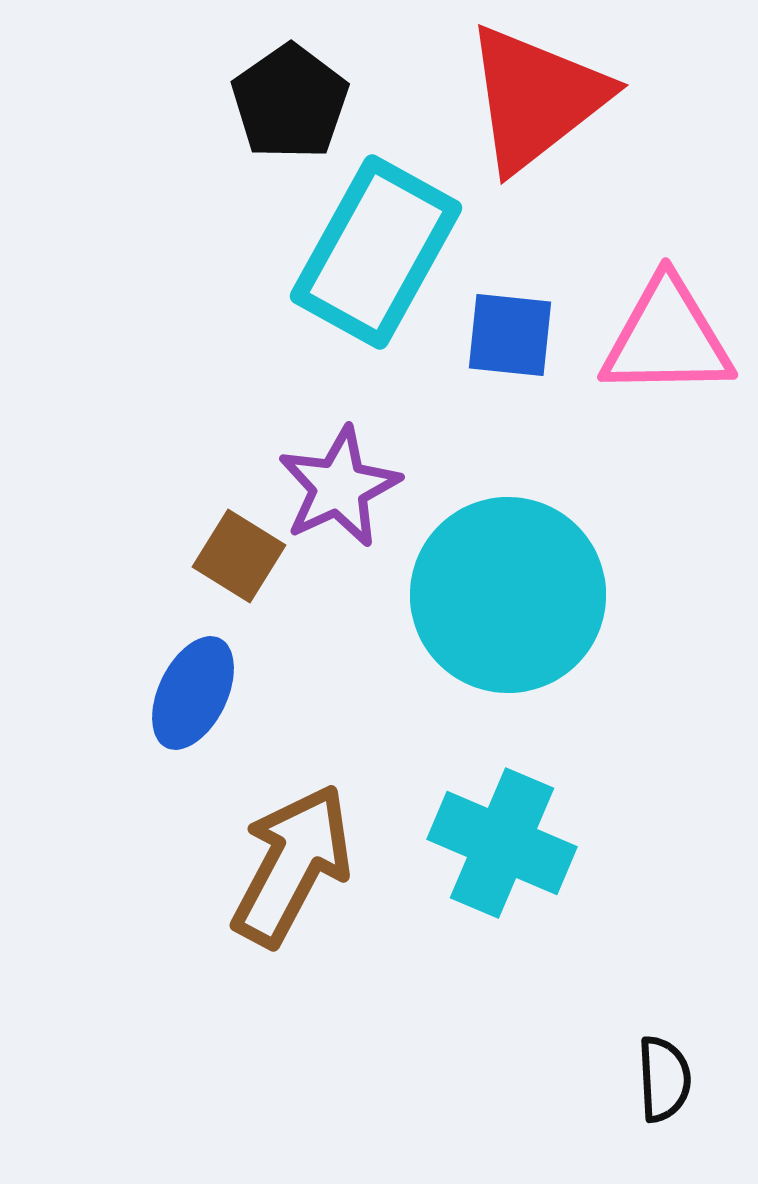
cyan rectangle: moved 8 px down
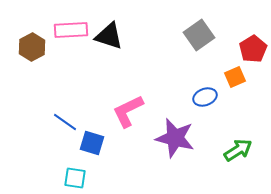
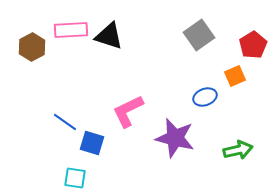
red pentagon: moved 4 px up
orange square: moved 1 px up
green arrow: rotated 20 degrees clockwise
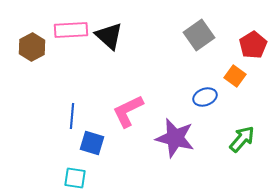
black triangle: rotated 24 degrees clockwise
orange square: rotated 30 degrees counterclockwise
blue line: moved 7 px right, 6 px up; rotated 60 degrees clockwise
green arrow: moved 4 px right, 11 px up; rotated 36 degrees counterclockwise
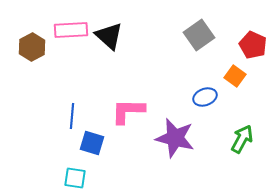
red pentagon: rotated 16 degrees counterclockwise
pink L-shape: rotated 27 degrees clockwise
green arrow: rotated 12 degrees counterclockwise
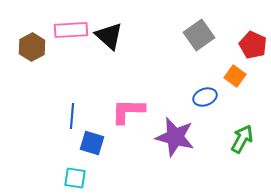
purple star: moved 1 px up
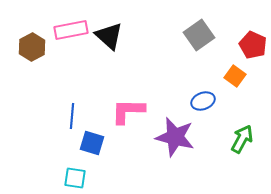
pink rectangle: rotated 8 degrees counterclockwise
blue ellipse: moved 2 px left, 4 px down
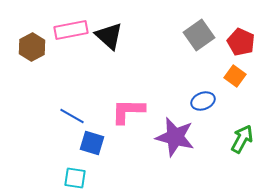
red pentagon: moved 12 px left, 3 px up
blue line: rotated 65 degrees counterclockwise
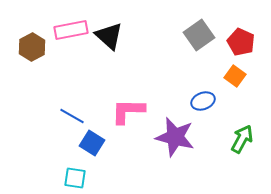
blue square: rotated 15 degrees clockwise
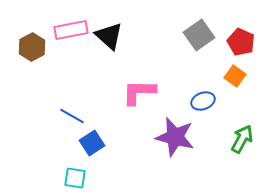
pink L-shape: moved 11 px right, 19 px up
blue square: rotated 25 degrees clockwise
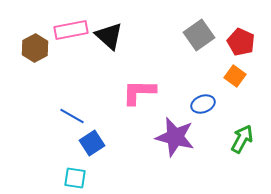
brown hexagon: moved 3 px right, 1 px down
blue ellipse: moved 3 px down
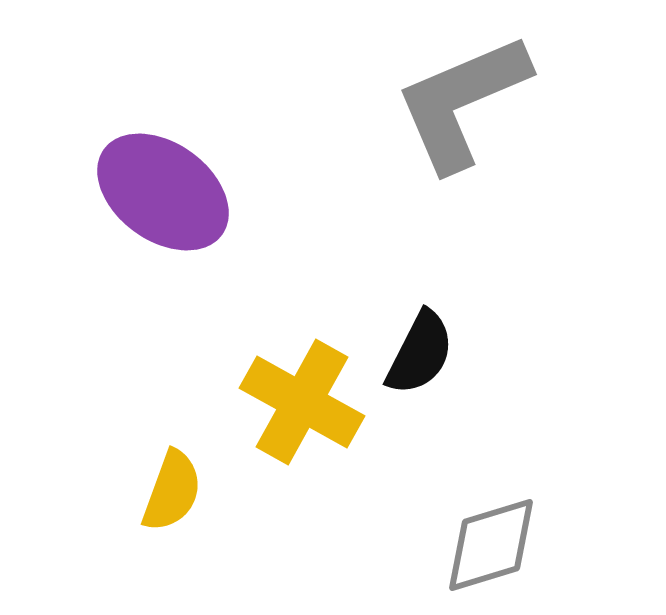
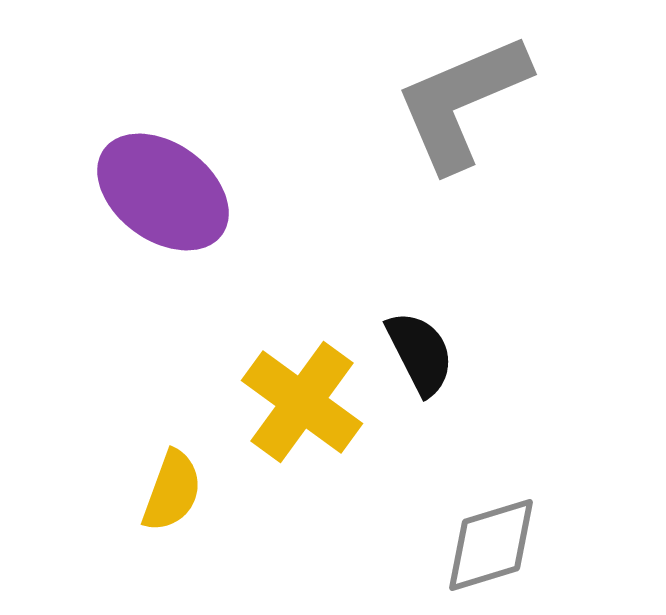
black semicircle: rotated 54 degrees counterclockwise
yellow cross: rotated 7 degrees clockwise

--

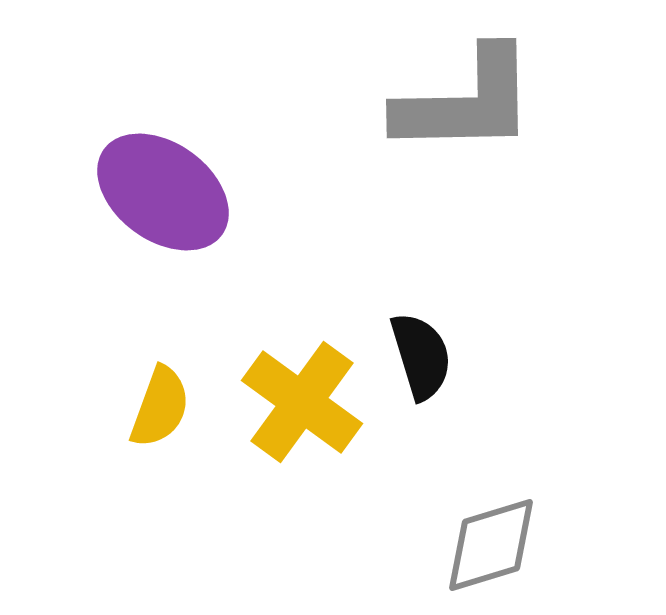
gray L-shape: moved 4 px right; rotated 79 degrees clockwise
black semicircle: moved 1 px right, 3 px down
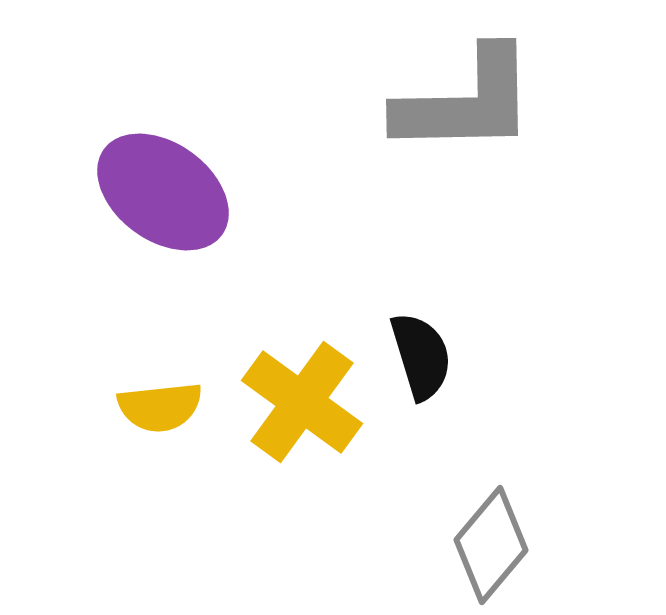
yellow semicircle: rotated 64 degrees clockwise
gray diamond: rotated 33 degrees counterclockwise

Exercise description
Begin at the row that has "pink rectangle: rotated" and stop after the one that has "blue ellipse: moved 3 px down". Rewrite those rows with "blue square" changed to "teal square" and everything else kept the same, and leave out the pictures.

Answer to the exercise
pink rectangle: rotated 8 degrees counterclockwise
blue ellipse: moved 2 px left, 4 px down
red pentagon: moved 12 px left, 3 px up
blue line: rotated 65 degrees counterclockwise
teal square: rotated 15 degrees clockwise
pink L-shape: moved 11 px right, 19 px up
teal square: rotated 25 degrees clockwise
brown hexagon: moved 3 px right, 1 px down
blue ellipse: moved 3 px down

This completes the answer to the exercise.